## Exercise details:
One range is to be output from the listing below, exactly as written: the line with "black cube: 1 -> 2" to the line with "turquoise dice: 2 -> 6", both kept.
[Input data]
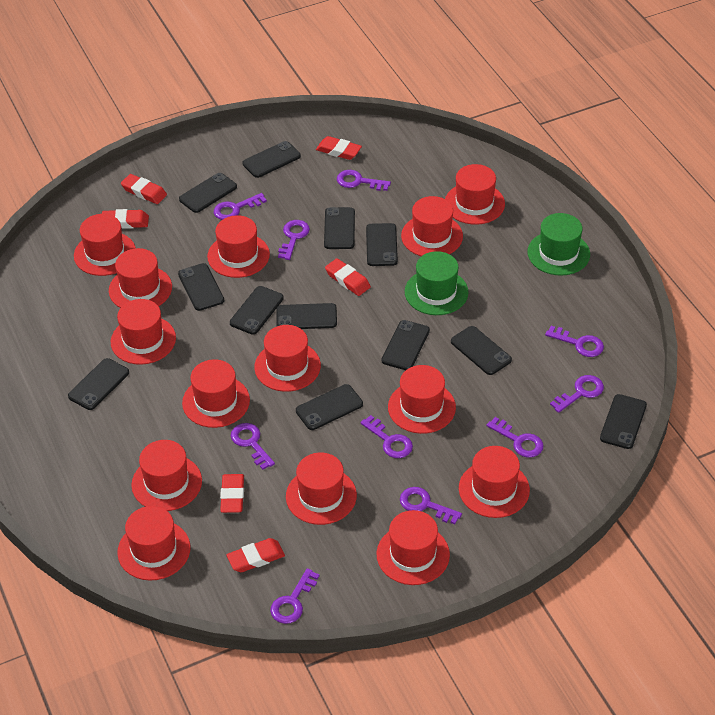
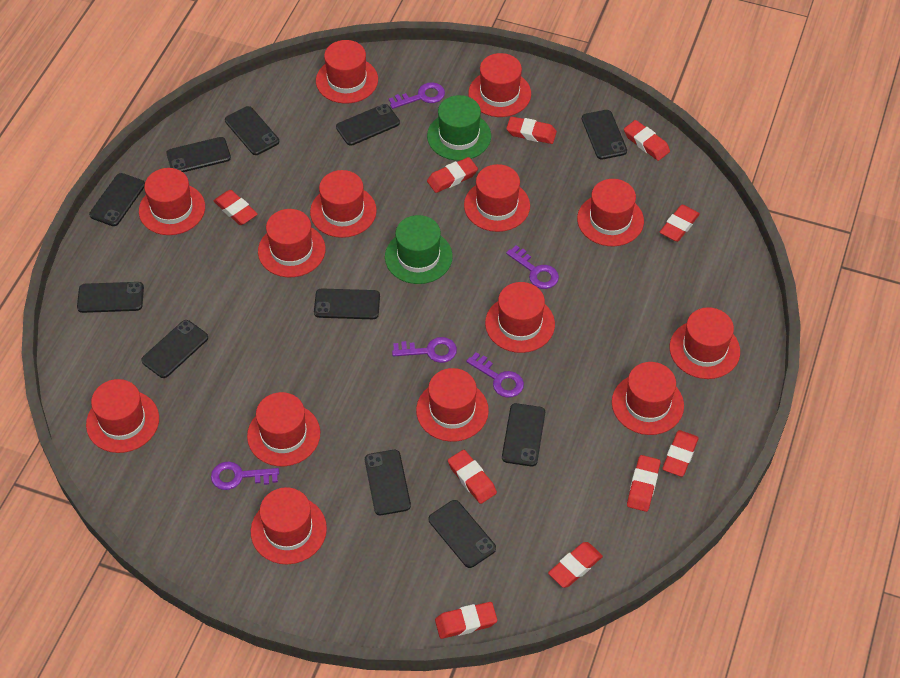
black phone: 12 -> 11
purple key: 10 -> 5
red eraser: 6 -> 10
[/Input data]
[Input data]
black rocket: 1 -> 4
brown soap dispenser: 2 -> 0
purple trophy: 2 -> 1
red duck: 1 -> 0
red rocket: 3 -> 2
[/Input data]
[Input data]
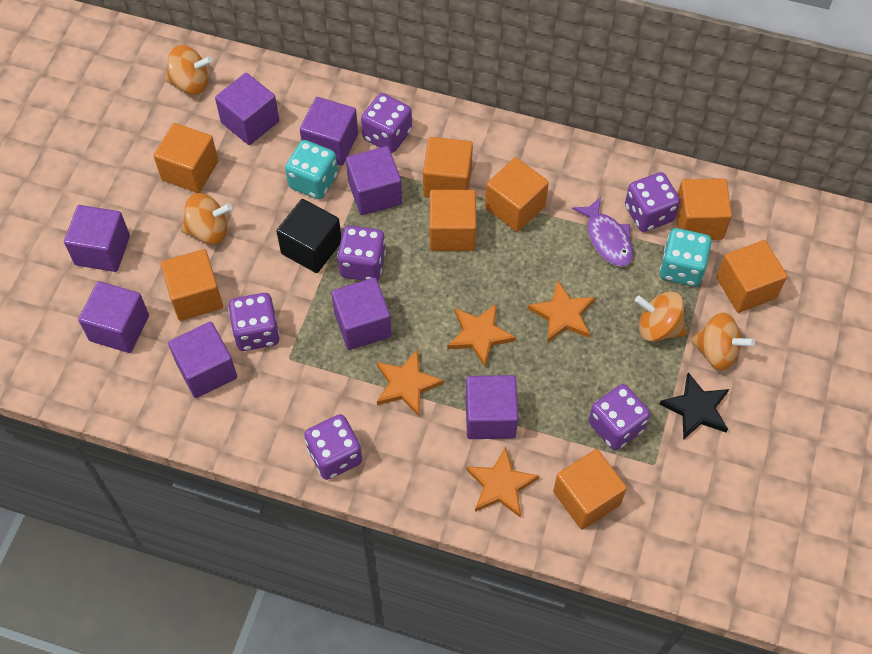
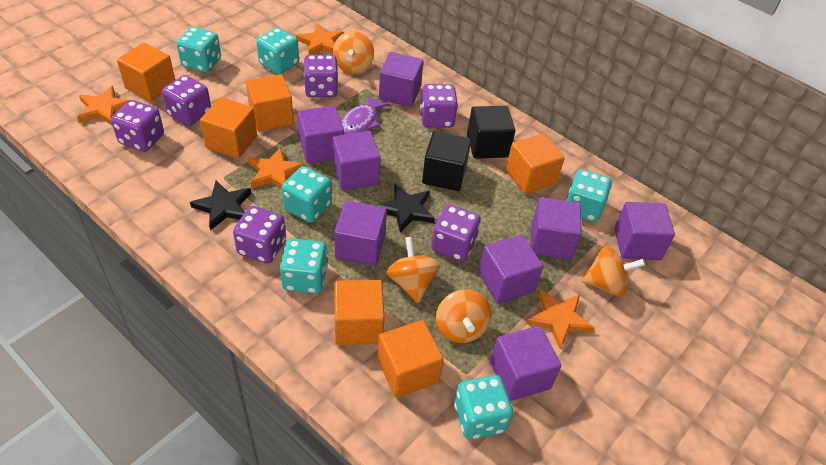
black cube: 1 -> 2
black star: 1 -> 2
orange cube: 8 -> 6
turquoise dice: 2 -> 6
[/Input data]
## Task answer:
black cube: 1 -> 2
black star: 1 -> 2
orange cube: 8 -> 6
turquoise dice: 2 -> 6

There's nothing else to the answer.